### What you should do
Could you print every record below exactly as it appears?

§ §

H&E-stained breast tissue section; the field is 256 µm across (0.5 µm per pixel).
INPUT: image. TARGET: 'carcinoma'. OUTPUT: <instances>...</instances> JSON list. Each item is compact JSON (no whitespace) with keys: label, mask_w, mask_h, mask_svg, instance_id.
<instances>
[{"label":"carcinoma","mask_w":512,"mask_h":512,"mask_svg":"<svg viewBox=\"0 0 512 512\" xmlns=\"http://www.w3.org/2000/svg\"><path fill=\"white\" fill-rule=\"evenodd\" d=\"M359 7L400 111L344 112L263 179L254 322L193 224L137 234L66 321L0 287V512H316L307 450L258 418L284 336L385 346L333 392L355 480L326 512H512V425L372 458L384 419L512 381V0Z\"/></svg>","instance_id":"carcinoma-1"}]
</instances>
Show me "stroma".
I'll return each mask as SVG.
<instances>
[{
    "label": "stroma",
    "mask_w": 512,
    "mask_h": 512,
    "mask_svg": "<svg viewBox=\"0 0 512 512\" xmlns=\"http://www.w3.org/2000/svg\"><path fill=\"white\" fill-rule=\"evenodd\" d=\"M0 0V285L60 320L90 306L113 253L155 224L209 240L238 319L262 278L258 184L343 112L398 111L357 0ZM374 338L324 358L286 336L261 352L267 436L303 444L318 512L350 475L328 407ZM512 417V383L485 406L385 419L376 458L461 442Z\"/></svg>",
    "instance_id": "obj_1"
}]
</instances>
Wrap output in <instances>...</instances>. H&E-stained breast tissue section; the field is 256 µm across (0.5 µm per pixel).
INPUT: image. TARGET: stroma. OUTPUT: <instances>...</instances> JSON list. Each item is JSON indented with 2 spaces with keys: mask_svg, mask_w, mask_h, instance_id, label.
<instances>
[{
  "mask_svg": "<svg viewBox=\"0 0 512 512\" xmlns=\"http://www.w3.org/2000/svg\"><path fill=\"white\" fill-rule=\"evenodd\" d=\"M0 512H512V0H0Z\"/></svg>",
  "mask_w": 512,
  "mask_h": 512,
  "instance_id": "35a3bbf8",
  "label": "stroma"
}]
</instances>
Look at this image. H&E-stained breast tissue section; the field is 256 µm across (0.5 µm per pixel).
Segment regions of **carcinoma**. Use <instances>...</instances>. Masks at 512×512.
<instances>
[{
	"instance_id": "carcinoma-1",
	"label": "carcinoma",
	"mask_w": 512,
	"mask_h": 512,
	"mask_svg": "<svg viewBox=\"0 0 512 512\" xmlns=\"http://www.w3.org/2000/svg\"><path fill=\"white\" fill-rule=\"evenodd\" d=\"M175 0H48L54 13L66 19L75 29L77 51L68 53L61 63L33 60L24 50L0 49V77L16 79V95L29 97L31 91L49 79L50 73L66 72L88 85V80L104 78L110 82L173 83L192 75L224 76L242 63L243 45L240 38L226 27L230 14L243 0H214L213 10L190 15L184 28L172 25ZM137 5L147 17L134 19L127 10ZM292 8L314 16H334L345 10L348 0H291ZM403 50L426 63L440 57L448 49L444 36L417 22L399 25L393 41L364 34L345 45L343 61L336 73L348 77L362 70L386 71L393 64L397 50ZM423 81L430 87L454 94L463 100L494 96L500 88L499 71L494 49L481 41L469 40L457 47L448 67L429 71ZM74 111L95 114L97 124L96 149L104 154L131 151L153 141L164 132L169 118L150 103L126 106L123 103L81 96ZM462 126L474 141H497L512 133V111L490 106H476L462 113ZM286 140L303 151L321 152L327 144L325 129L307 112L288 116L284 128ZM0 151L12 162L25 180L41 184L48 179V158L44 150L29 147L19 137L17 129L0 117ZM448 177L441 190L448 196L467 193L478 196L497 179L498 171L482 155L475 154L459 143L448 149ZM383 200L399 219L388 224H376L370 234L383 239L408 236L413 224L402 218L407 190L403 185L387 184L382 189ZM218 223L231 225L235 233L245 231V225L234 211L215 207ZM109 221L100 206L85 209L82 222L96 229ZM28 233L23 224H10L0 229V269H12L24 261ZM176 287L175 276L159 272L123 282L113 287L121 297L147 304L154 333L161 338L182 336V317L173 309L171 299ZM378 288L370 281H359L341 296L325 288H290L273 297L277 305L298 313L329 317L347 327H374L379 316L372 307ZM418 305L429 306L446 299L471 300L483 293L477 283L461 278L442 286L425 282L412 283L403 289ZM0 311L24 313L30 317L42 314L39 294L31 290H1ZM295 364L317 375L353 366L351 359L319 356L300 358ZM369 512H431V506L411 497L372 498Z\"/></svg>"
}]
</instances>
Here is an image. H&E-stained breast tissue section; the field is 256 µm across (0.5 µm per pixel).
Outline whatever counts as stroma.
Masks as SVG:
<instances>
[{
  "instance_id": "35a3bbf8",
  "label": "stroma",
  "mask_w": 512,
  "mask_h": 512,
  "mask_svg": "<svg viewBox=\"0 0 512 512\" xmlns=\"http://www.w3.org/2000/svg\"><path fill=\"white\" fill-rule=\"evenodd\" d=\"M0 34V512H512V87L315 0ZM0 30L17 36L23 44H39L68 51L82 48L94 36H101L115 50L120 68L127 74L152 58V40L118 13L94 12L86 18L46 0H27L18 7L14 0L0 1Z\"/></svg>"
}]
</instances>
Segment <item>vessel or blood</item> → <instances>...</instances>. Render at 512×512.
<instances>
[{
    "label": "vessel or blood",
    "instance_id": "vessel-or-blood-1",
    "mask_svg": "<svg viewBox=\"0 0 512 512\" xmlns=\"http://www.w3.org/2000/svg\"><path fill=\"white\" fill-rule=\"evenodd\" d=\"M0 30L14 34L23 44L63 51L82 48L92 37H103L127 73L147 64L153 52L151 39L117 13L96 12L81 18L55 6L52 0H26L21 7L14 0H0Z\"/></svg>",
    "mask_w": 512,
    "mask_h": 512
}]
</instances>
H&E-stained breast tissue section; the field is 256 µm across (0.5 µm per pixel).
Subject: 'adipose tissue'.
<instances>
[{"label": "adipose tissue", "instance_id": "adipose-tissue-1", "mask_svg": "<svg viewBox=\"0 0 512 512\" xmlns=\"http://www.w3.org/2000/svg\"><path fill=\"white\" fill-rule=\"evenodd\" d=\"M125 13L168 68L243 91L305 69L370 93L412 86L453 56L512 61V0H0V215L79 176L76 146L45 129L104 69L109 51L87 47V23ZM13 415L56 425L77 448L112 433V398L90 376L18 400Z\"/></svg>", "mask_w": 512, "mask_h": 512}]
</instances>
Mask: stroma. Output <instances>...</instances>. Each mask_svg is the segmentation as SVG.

§ §

### Worked answer
H&E-stained breast tissue section; the field is 256 µm across (0.5 µm per pixel).
INPUT: image. TARGET: 'carcinoma'. OUTPUT: <instances>...</instances> JSON list. Each item is compact JSON (no whitespace) with keys: label, mask_w, mask_h, mask_svg, instance_id.
<instances>
[{"label":"carcinoma","mask_w":512,"mask_h":512,"mask_svg":"<svg viewBox=\"0 0 512 512\" xmlns=\"http://www.w3.org/2000/svg\"><path fill=\"white\" fill-rule=\"evenodd\" d=\"M359 7L400 111L344 112L263 179L254 322L193 224L137 234L66 321L0 287V512H316L307 450L258 418L284 336L385 346L333 392L355 480L326 512H512V425L372 458L384 419L512 381V0Z\"/></svg>","instance_id":"carcinoma-1"}]
</instances>
Show me "stroma".
I'll return each mask as SVG.
<instances>
[{
    "label": "stroma",
    "mask_w": 512,
    "mask_h": 512,
    "mask_svg": "<svg viewBox=\"0 0 512 512\" xmlns=\"http://www.w3.org/2000/svg\"><path fill=\"white\" fill-rule=\"evenodd\" d=\"M0 0V285L60 320L90 306L113 253L155 224L209 240L238 319L262 278L258 184L343 112L398 111L357 0ZM374 338L324 358L286 336L261 352L267 436L303 444L318 512L350 475L328 407ZM512 417V383L485 406L385 419L376 458L461 442Z\"/></svg>",
    "instance_id": "obj_1"
}]
</instances>
Wrap output in <instances>...</instances>. H&E-stained breast tissue section; the field is 256 µm across (0.5 µm per pixel).
INPUT: image. TARGET: stroma. OUTPUT: <instances>...</instances> JSON list. Each item is JSON indented with 2 spaces with keys: mask_svg, mask_w, mask_h, instance_id, label.
<instances>
[{
  "mask_svg": "<svg viewBox=\"0 0 512 512\" xmlns=\"http://www.w3.org/2000/svg\"><path fill=\"white\" fill-rule=\"evenodd\" d=\"M0 512H512V0H0Z\"/></svg>",
  "mask_w": 512,
  "mask_h": 512,
  "instance_id": "35a3bbf8",
  "label": "stroma"
}]
</instances>
Look at this image. H&E-stained breast tissue section; the field is 256 µm across (0.5 µm per pixel).
Segment regions of **carcinoma**. Use <instances>...</instances>. Masks at 512×512.
<instances>
[{
	"instance_id": "carcinoma-1",
	"label": "carcinoma",
	"mask_w": 512,
	"mask_h": 512,
	"mask_svg": "<svg viewBox=\"0 0 512 512\" xmlns=\"http://www.w3.org/2000/svg\"><path fill=\"white\" fill-rule=\"evenodd\" d=\"M175 0H48L54 13L66 19L75 29L77 51L68 53L61 63L33 60L24 50L0 49V77L16 79V95L29 97L31 91L49 79L50 73L66 72L88 85V80L104 78L110 82L173 83L192 75L224 76L242 63L243 45L240 38L226 27L230 14L243 0H214L213 10L190 15L184 28L172 25ZM137 5L147 17L134 19L127 10ZM292 8L314 16H334L345 10L348 0H291ZM403 50L426 63L440 57L448 49L444 36L417 22L399 25L393 41L364 34L345 45L343 61L336 73L348 77L362 70L386 71L393 64L397 50ZM423 81L430 87L454 94L463 100L494 96L500 88L499 71L494 49L481 41L469 40L457 47L448 67L429 71ZM74 111L95 114L97 124L96 149L104 154L131 151L153 141L164 132L169 118L150 103L126 106L123 103L81 96ZM462 126L474 141H497L512 133V111L490 106H476L462 113ZM286 140L303 151L321 152L327 144L325 129L307 112L288 116L284 128ZM0 151L12 162L25 180L41 184L48 179V158L44 150L29 147L19 137L17 129L0 117ZM448 177L441 190L448 196L467 193L478 196L497 179L498 171L482 155L475 154L459 143L448 149ZM383 200L399 219L388 224H376L370 234L383 239L408 236L413 224L402 218L407 190L403 185L387 184L382 189ZM218 223L231 225L235 233L245 231V225L234 211L215 207ZM109 221L100 206L85 209L82 222L96 229ZM28 233L23 224H10L0 229V269H12L24 261ZM176 287L175 276L159 272L123 282L113 287L121 297L147 304L154 333L161 338L182 336V317L173 309L171 299ZM378 288L370 281H359L341 296L325 288H290L273 297L277 305L298 313L329 317L347 327H374L379 316L372 307ZM418 305L429 306L446 299L471 300L483 293L477 283L461 278L442 286L425 282L412 283L403 289ZM0 311L24 313L30 317L42 314L39 294L31 290H1ZM295 364L317 375L353 366L351 359L319 356L300 358ZM369 512H431V506L411 497L372 498Z\"/></svg>"
}]
</instances>
Here is an image. H&E-stained breast tissue section; the field is 256 µm across (0.5 µm per pixel).
Outline whatever counts as stroma.
Masks as SVG:
<instances>
[{
  "instance_id": "35a3bbf8",
  "label": "stroma",
  "mask_w": 512,
  "mask_h": 512,
  "mask_svg": "<svg viewBox=\"0 0 512 512\" xmlns=\"http://www.w3.org/2000/svg\"><path fill=\"white\" fill-rule=\"evenodd\" d=\"M0 34V512H512V87L315 0ZM0 30L17 36L23 44H39L68 51L82 48L94 36H101L115 50L120 68L127 74L152 58V40L118 13L94 12L86 18L46 0H27L18 7L14 0L0 1Z\"/></svg>"
}]
</instances>
Segment <item>vessel or blood</item> → <instances>...</instances>. Render at 512×512.
<instances>
[{
    "label": "vessel or blood",
    "instance_id": "vessel-or-blood-1",
    "mask_svg": "<svg viewBox=\"0 0 512 512\" xmlns=\"http://www.w3.org/2000/svg\"><path fill=\"white\" fill-rule=\"evenodd\" d=\"M0 30L14 34L23 44L63 51L82 48L92 37H103L127 73L147 64L153 52L151 39L117 13L96 12L81 18L55 6L52 0H26L21 7L14 0H0Z\"/></svg>",
    "mask_w": 512,
    "mask_h": 512
}]
</instances>
H&E-stained breast tissue section; the field is 256 µm across (0.5 µm per pixel).
Subject: 'adipose tissue'.
<instances>
[{"label": "adipose tissue", "instance_id": "adipose-tissue-1", "mask_svg": "<svg viewBox=\"0 0 512 512\" xmlns=\"http://www.w3.org/2000/svg\"><path fill=\"white\" fill-rule=\"evenodd\" d=\"M125 13L168 68L243 91L305 69L370 93L412 86L453 56L512 61V0H0V215L79 176L76 146L45 129L104 69L109 51L87 47V23ZM13 415L56 425L77 448L112 433V398L90 376L18 400Z\"/></svg>", "mask_w": 512, "mask_h": 512}]
</instances>
Mask: stroma. Output <instances>...</instances>. Each mask_svg is the segmentation as SVG.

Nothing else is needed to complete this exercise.